(Before-and-after change data)
──────────────────────────────

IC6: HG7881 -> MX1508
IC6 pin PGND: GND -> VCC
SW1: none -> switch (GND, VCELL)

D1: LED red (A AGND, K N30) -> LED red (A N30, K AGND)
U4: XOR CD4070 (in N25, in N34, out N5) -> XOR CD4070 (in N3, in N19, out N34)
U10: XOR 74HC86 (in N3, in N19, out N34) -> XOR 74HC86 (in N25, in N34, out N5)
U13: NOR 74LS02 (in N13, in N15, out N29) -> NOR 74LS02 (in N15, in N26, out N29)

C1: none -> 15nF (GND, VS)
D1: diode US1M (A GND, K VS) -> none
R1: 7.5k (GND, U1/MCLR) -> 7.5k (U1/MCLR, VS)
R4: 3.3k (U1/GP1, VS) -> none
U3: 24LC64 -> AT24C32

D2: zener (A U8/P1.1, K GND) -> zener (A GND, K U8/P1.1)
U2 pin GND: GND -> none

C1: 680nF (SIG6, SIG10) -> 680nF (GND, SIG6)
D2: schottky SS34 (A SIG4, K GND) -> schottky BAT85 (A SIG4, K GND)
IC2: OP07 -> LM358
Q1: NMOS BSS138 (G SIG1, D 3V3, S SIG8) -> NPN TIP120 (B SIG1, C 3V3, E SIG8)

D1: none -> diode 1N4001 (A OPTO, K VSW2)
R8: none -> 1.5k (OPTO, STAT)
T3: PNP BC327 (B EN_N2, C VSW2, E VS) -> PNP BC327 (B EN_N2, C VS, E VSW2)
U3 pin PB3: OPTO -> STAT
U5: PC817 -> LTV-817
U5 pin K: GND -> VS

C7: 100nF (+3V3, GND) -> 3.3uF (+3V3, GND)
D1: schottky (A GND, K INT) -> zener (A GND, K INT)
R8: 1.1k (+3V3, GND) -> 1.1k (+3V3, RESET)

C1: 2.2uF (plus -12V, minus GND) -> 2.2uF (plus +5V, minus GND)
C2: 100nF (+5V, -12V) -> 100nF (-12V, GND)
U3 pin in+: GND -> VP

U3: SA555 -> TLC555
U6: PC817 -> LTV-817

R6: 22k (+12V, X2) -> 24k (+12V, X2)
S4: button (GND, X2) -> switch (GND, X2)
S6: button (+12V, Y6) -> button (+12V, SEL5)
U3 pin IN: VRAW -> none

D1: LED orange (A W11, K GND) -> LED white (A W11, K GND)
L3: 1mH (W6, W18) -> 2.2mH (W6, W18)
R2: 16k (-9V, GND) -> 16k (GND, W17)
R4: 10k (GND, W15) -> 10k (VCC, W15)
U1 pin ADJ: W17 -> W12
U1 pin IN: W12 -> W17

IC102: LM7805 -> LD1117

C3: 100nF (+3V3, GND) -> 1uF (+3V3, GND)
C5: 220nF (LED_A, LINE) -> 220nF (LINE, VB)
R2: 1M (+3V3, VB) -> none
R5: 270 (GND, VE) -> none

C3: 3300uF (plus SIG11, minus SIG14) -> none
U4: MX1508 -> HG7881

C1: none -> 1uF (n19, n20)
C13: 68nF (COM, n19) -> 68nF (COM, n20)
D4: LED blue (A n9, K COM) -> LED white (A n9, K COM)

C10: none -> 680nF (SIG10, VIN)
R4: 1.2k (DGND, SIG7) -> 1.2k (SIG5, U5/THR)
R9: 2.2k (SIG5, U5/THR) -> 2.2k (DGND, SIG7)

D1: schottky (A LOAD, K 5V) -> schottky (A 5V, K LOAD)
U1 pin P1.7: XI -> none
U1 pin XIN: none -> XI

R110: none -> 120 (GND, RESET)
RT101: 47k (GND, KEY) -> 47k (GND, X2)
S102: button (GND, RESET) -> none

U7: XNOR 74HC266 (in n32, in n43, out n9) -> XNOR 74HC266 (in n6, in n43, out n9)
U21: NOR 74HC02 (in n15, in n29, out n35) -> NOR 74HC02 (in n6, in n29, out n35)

──────────────────────────────

• [WHAT IS NEEDED]: From the records above, transcribe without alteration every line from the one with "R1: 7.5k (GND, U1/MCLR) -> 7.5k (U1/MCLR, VS)" to the one with "C5: 220nF (LED_A, LINE) -> 220nF (LINE, VB)", inclusive.

• [ANSWER TO THE EXERCISE]:
R1: 7.5k (GND, U1/MCLR) -> 7.5k (U1/MCLR, VS)
R4: 3.3k (U1/GP1, VS) -> none
U3: 24LC64 -> AT24C32

D2: zener (A U8/P1.1, K GND) -> zener (A GND, K U8/P1.1)
U2 pin GND: GND -> none

C1: 680nF (SIG6, SIG10) -> 680nF (GND, SIG6)
D2: schottky SS34 (A SIG4, K GND) -> schottky BAT85 (A SIG4, K GND)
IC2: OP07 -> LM358
Q1: NMOS BSS138 (G SIG1, D 3V3, S SIG8) -> NPN TIP120 (B SIG1, C 3V3, E SIG8)

D1: none -> diode 1N4001 (A OPTO, K VSW2)
R8: none -> 1.5k (OPTO, STAT)
T3: PNP BC327 (B EN_N2, C VSW2, E VS) -> PNP BC327 (B EN_N2, C VS, E VSW2)
U3 pin PB3: OPTO -> STAT
U5: PC817 -> LTV-817
U5 pin K: GND -> VS

C7: 100nF (+3V3, GND) -> 3.3uF (+3V3, GND)
D1: schottky (A GND, K INT) -> zener (A GND, K INT)
R8: 1.1k (+3V3, GND) -> 1.1k (+3V3, RESET)

C1: 2.2uF (plus -12V, minus GND) -> 2.2uF (plus +5V, minus GND)
C2: 100nF (+5V, -12V) -> 100nF (-12V, GND)
U3 pin in+: GND -> VP

U3: SA555 -> TLC555
U6: PC817 -> LTV-817

R6: 22k (+12V, X2) -> 24k (+12V, X2)
S4: button (GND, X2) -> switch (GND, X2)
S6: button (+12V, Y6) -> button (+12V, SEL5)
U3 pin IN: VRAW -> none

D1: LED orange (A W11, K GND) -> LED white (A W11, K GND)
L3: 1mH (W6, W18) -> 2.2mH (W6, W18)
R2: 16k (-9V, GND) -> 16k (GND, W17)
R4: 10k (GND, W15) -> 10k (VCC, W15)
U1 pin ADJ: W17 -> W12
U1 pin IN: W12 -> W17

IC102: LM7805 -> LD1117

C3: 100nF (+3V3, GND) -> 1uF (+3V3, GND)
C5: 220nF (LED_A, LINE) -> 220nF (LINE, VB)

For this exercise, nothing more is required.